» ASSIGNMENT
Reproduce the records starting at the line that contains "D9: none -> LED (A n18, K n35)" and running to the last line, exactly and in full.

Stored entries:
☆ ☆ ☆

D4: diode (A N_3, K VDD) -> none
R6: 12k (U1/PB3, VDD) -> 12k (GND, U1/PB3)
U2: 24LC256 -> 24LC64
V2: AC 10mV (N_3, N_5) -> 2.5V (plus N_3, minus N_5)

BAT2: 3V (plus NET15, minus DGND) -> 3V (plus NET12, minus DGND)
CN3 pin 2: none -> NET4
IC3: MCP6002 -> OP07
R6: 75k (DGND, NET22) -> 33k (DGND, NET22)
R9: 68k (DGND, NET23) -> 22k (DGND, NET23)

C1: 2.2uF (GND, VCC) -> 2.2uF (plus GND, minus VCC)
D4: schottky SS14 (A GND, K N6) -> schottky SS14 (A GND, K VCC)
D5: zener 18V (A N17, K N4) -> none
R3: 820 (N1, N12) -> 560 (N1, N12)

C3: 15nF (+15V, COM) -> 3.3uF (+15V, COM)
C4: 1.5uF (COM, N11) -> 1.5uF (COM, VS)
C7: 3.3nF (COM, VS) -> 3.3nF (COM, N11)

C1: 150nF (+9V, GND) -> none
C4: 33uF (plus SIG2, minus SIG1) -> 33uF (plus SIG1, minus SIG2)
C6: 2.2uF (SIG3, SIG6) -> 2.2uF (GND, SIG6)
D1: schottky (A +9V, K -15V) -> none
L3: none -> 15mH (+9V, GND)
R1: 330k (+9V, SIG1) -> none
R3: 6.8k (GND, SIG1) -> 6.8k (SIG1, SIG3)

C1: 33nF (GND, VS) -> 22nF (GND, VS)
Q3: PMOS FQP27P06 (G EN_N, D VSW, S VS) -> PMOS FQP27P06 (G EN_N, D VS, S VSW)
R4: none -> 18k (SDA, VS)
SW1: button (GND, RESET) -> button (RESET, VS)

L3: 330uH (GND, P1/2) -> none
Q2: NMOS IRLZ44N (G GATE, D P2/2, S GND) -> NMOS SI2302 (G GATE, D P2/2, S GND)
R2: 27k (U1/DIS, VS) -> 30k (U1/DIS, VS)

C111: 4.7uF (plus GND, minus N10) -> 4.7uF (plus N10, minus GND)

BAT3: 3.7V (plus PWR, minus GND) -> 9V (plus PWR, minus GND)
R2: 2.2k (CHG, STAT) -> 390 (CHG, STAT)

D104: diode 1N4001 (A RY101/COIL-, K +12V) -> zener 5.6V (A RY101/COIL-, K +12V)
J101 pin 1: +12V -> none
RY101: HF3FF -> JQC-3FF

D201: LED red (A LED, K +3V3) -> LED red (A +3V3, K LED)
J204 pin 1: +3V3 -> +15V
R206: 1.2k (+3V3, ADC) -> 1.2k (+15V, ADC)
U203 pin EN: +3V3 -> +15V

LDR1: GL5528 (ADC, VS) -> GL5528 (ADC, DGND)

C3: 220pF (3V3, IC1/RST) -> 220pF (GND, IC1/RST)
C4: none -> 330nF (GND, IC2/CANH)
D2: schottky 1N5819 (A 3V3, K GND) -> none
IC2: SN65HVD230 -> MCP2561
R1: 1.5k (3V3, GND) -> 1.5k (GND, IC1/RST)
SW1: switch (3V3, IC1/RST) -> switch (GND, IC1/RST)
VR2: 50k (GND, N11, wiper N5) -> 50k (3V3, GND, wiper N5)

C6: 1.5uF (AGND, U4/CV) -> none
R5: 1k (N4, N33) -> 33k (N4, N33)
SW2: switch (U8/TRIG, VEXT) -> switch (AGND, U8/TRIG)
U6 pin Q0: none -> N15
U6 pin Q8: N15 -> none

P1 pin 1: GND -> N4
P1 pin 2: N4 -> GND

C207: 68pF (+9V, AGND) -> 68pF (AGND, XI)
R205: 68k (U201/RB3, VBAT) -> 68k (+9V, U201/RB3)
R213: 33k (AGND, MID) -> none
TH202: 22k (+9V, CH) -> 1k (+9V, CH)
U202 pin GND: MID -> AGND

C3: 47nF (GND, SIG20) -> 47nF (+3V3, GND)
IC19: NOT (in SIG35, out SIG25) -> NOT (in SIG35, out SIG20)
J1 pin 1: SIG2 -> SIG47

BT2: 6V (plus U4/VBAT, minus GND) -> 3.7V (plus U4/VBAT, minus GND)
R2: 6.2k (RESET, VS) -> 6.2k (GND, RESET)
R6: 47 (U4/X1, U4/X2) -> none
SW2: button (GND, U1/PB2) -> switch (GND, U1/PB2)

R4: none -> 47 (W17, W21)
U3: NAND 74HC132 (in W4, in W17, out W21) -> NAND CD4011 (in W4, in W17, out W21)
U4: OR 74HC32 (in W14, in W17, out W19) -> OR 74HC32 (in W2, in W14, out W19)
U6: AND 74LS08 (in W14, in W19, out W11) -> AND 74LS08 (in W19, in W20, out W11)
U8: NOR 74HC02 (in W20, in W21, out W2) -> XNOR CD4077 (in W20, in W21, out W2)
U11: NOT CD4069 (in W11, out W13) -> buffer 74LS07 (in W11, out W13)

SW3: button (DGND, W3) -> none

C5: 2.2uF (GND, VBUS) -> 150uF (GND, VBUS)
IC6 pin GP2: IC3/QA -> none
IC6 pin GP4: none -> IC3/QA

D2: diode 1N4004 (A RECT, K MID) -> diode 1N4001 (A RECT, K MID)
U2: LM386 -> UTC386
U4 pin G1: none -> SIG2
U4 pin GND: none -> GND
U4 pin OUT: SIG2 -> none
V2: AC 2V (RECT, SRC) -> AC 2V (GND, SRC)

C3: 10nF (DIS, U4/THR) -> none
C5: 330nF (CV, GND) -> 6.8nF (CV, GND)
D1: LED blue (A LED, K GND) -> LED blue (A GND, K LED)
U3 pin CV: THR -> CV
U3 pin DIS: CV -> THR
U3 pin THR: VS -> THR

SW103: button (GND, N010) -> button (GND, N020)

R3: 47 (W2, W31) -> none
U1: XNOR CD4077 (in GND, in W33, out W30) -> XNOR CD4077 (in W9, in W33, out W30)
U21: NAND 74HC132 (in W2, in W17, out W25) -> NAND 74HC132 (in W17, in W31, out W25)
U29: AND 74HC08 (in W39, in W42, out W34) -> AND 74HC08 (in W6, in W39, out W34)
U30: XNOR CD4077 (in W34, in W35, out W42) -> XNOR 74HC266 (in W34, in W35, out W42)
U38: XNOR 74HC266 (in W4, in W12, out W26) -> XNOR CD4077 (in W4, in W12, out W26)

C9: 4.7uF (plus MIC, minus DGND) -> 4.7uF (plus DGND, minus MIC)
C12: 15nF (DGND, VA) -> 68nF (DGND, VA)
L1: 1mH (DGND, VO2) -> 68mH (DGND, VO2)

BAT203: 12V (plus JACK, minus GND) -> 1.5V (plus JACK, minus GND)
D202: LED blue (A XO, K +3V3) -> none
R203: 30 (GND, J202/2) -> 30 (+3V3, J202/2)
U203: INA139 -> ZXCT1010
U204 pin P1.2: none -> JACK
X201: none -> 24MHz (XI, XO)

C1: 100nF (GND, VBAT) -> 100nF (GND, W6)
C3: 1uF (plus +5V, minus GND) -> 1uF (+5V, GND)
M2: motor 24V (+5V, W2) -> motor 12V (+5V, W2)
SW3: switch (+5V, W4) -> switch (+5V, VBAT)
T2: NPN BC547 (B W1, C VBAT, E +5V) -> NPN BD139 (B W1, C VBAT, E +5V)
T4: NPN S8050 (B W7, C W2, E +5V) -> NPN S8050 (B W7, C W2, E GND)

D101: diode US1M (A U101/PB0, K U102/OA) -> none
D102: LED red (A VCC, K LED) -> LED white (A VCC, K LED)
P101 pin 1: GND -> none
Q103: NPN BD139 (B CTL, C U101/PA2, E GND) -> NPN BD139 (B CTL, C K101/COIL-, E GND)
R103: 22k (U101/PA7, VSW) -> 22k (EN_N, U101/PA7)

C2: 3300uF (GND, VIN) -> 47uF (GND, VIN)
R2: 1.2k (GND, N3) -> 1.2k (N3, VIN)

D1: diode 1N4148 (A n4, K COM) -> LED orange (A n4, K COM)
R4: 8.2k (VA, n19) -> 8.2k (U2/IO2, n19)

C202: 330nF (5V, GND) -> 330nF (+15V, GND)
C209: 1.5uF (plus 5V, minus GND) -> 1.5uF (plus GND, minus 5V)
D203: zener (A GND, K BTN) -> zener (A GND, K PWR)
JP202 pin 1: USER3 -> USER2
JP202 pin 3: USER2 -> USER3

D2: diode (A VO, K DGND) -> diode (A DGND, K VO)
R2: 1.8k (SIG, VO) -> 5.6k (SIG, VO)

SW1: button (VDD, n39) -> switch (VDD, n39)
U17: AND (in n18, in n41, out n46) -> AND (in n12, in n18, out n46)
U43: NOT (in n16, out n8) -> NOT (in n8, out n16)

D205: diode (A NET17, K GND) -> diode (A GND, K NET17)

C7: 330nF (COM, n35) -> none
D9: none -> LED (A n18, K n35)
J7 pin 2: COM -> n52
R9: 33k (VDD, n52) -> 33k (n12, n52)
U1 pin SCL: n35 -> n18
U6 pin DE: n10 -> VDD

☆ ☆ ☆

» RESPONSE FOR THIS EXERCISE
D9: none -> LED (A n18, K n35)
J7 pin 2: COM -> n52
R9: 33k (VDD, n52) -> 33k (n12, n52)
U1 pin SCL: n35 -> n18
U6 pin DE: n10 -> VDD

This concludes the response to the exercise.